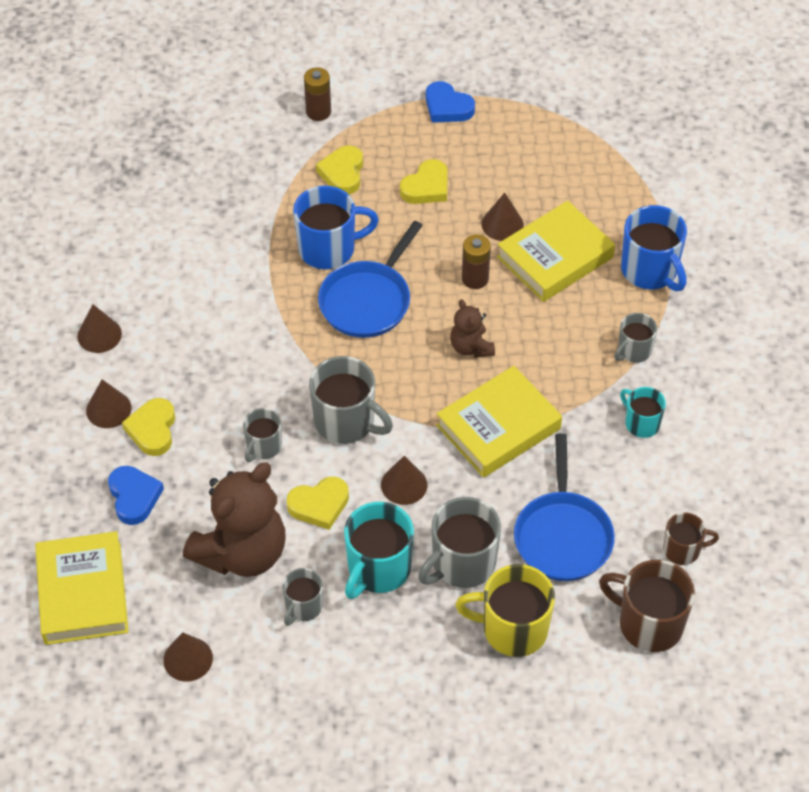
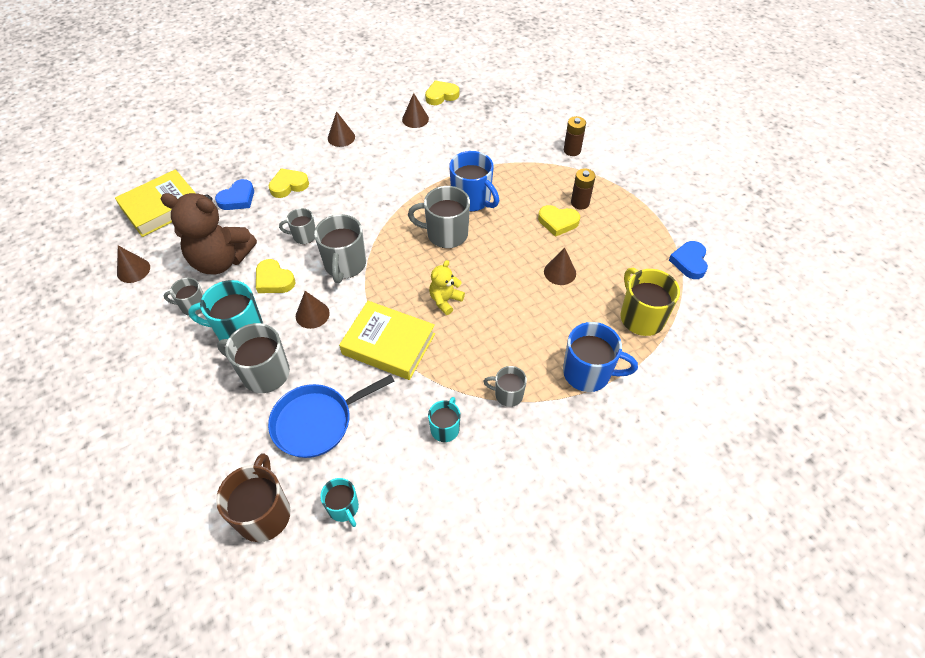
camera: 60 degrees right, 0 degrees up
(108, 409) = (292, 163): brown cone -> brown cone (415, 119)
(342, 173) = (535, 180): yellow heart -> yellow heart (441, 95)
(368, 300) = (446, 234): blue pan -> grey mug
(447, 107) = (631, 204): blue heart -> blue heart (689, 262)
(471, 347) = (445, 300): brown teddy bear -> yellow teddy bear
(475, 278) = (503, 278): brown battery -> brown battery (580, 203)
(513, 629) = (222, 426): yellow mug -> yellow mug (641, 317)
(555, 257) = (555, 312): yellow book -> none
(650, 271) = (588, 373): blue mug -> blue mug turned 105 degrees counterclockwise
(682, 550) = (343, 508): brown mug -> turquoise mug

Exercise goal:
Starting with the first line of the material above and ending with the line that holds "(471, 347) = (445, 300): brown", write out those lines exactly, without pictures.

Written answer:
camera: 60 degrees right, 0 degrees up
(108, 409) = (292, 163): brown cone -> brown cone (415, 119)
(342, 173) = (535, 180): yellow heart -> yellow heart (441, 95)
(368, 300) = (446, 234): blue pan -> grey mug
(447, 107) = (631, 204): blue heart -> blue heart (689, 262)
(471, 347) = (445, 300): brown teddy bear -> yellow teddy bear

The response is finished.